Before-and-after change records
- - -

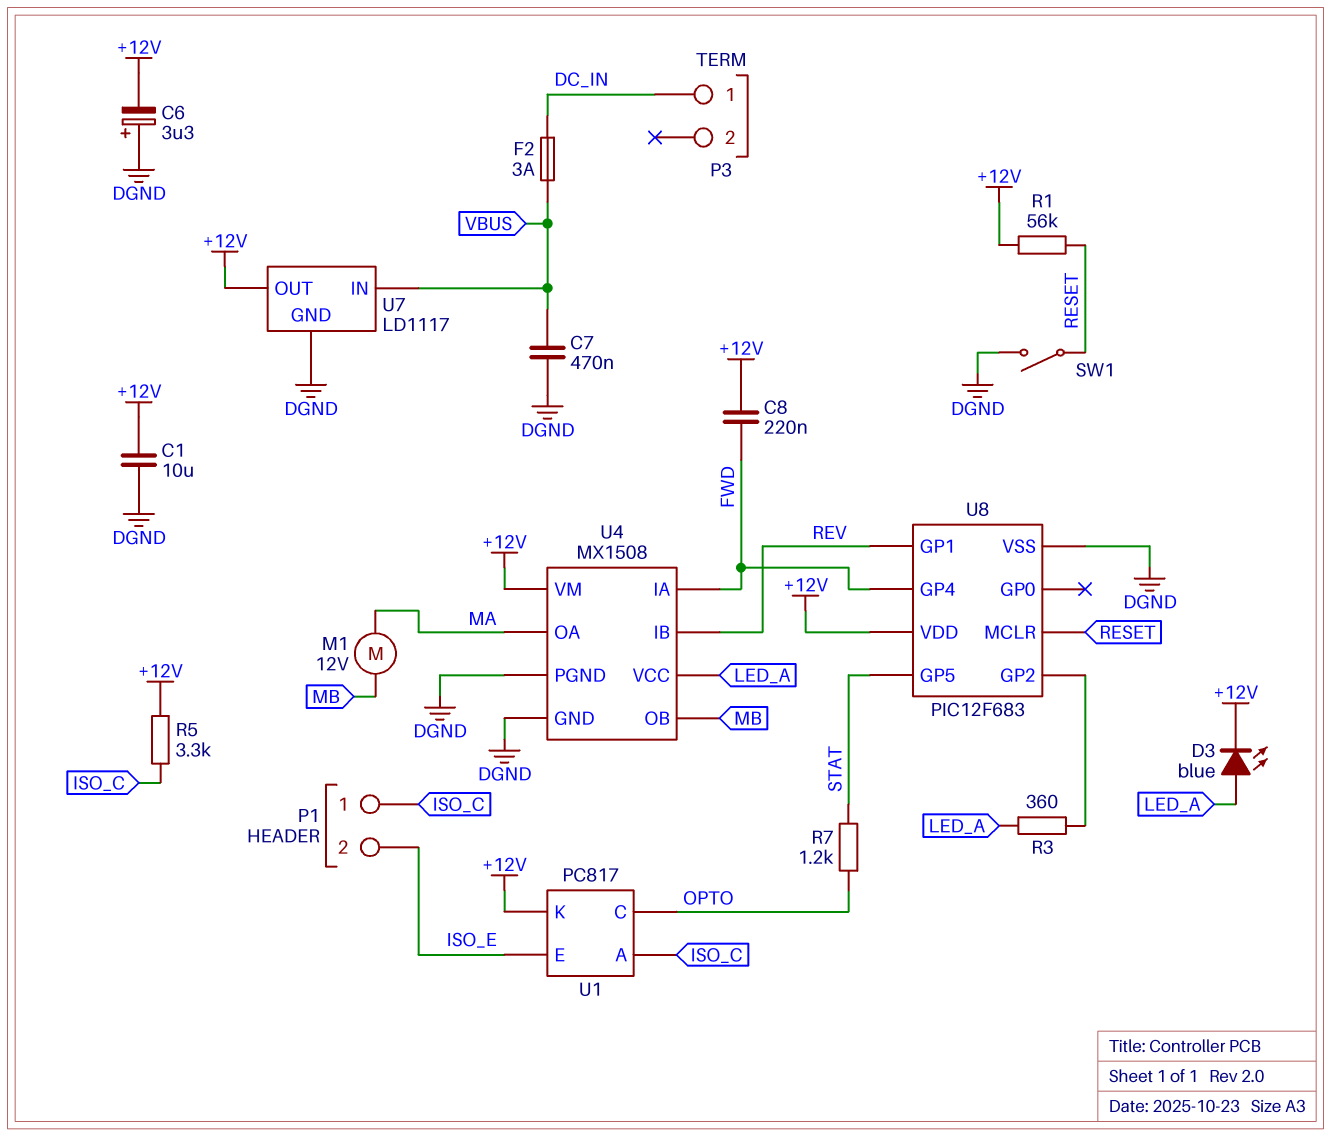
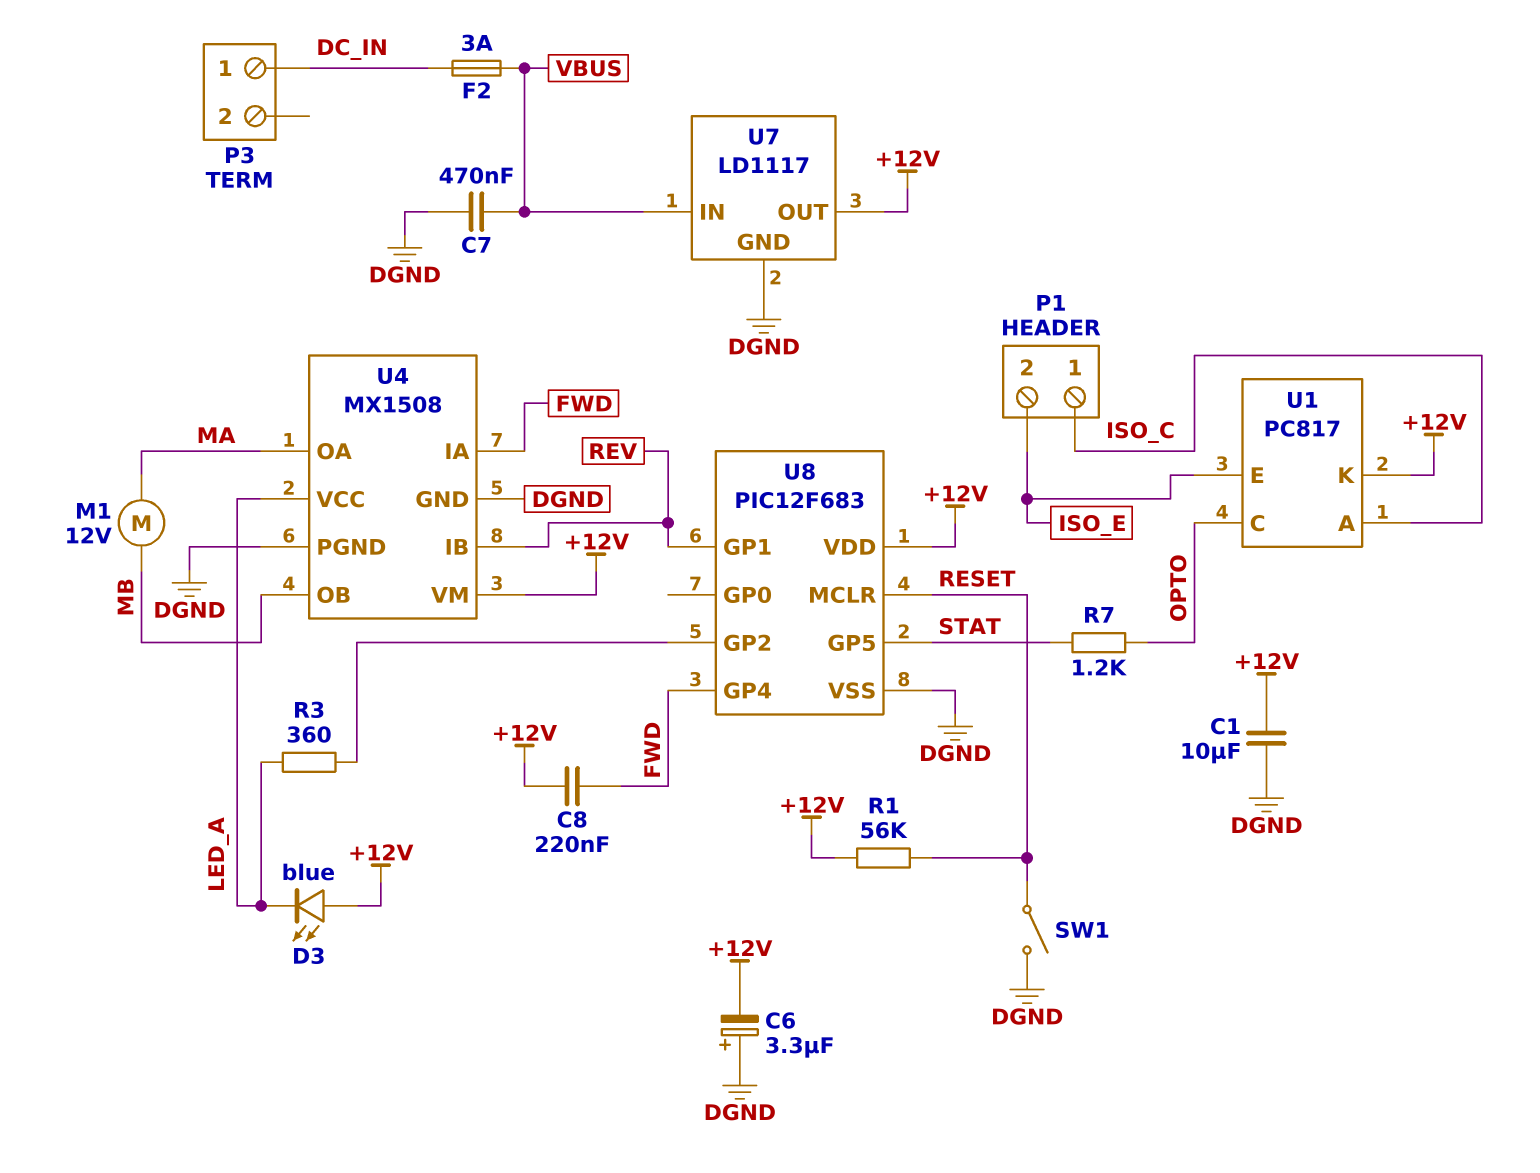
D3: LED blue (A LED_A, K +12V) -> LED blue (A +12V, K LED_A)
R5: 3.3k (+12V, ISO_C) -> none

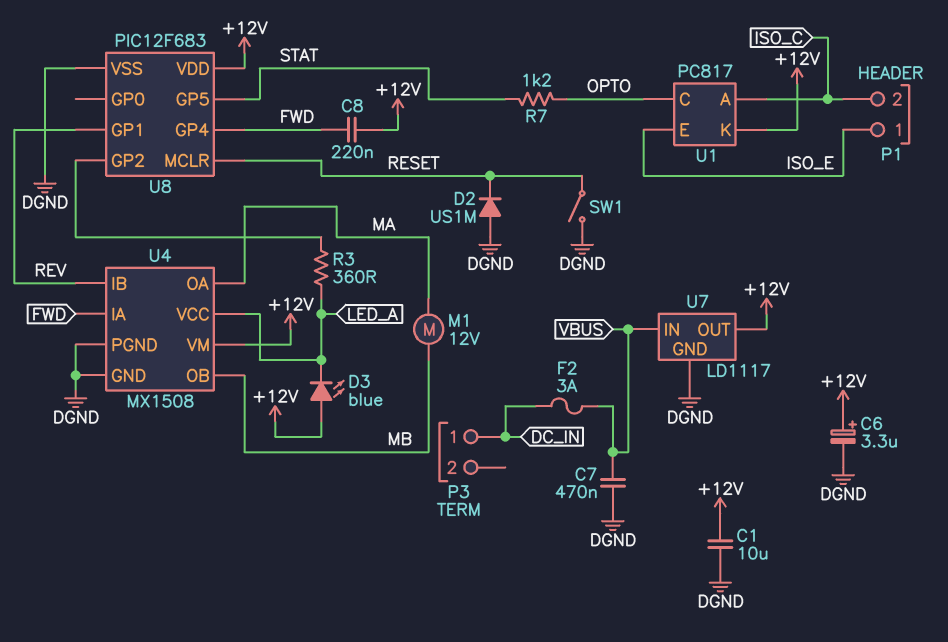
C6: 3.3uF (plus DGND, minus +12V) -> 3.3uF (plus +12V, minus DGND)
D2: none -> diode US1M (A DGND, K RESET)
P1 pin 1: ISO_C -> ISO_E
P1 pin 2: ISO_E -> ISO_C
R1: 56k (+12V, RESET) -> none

- - -

**EXERCISE OBJECTIVE:** With no pictures included, write out the entries exactly.

**RESULT OF THIS EXERCISE:**
D3: LED blue (A LED_A, K +12V) -> LED blue (A +12V, K LED_A)
R5: 3.3k (+12V, ISO_C) -> none

C6: 3.3uF (plus DGND, minus +12V) -> 3.3uF (plus +12V, minus DGND)
D2: none -> diode US1M (A DGND, K RESET)
P1 pin 1: ISO_C -> ISO_E
P1 pin 2: ISO_E -> ISO_C
R1: 56k (+12V, RESET) -> none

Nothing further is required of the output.